··· Provided entries
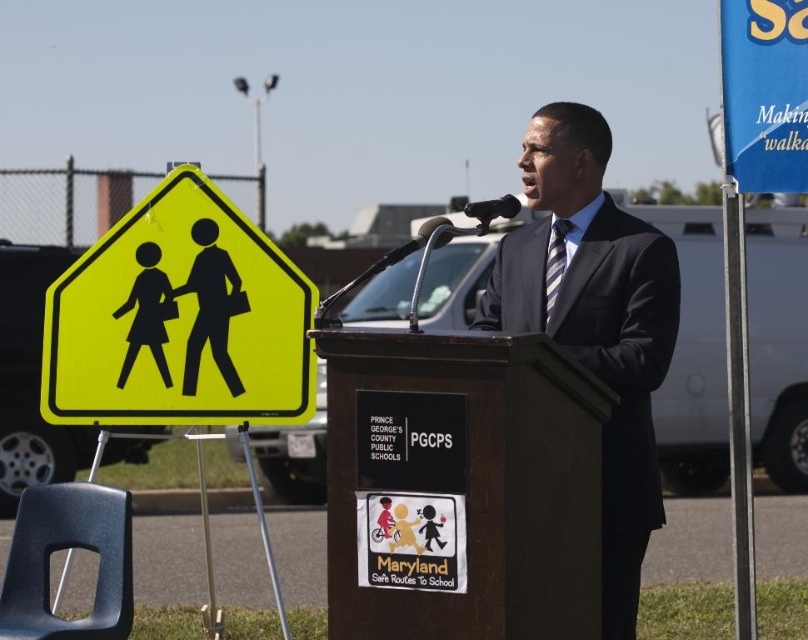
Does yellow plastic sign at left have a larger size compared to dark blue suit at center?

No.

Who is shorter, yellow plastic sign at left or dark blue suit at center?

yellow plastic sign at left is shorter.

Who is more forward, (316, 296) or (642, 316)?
······
• [Given task]: Retype every line of the records above word for word, leaving out the pictures.

• [Written answer]:
Does yellow plastic sign at left have a larger size compared to dark blue suit at center?

No.

Who is shorter, yellow plastic sign at left or dark blue suit at center?

yellow plastic sign at left is shorter.

Who is more forward, (316, 296) or (642, 316)?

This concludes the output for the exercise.